:: Aim of the exercise ::
Each record below should be returned exactly, with its pictures left out.

(Data records)
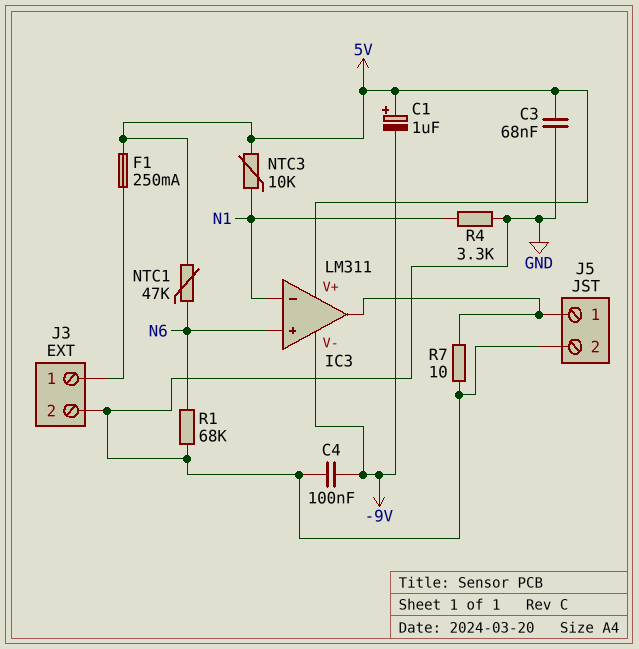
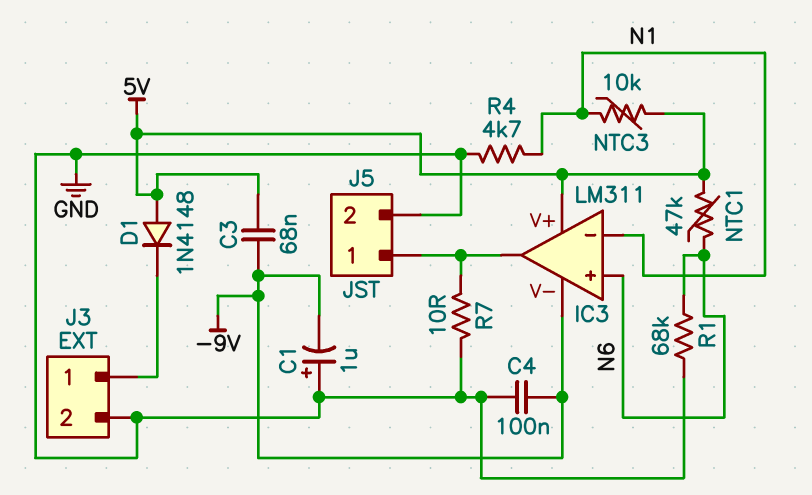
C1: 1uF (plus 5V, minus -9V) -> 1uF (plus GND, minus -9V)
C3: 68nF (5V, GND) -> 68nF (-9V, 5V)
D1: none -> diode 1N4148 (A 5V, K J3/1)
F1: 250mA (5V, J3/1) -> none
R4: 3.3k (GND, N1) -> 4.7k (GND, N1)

:: Response box ::
C1: 1uF (plus 5V, minus -9V) -> 1uF (plus GND, minus -9V)
C3: 68nF (5V, GND) -> 68nF (-9V, 5V)
D1: none -> diode 1N4148 (A 5V, K J3/1)
F1: 250mA (5V, J3/1) -> none
R4: 3.3k (GND, N1) -> 4.7k (GND, N1)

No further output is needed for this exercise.